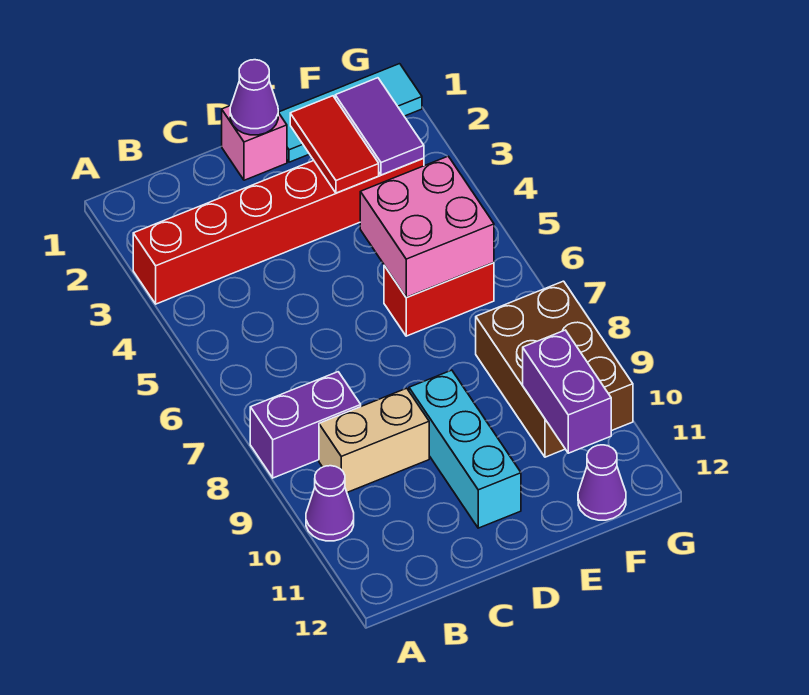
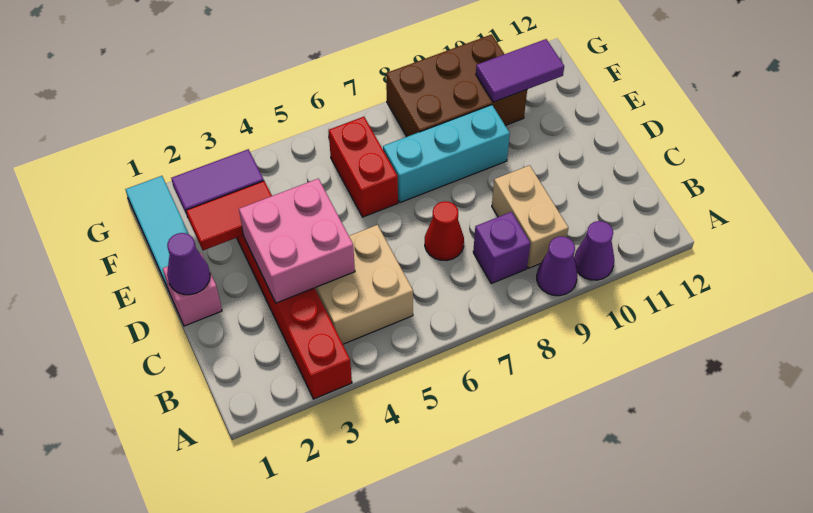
purple brick A8:B8 level 1 -> purple brick B8 level 1
none -> tan brick B4:C5 level 1
none -> red cone C7 level 1
cyan brick D9:D11 level 1 -> cyan brick E7:E9 level 1
pink brick E5:F6 level 2 -> pink brick C3:D4 level 2
purple brick F10:F11 level 2 -> purple tile F10:F11 level 2
purple cone F12 level 1 -> purple cone A9 level 1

※ ※ ※

- **Problem to solve**: Give the number of lines in the listing that hold the string "brick". Add nothing else.

- **Output of the exercise**: 5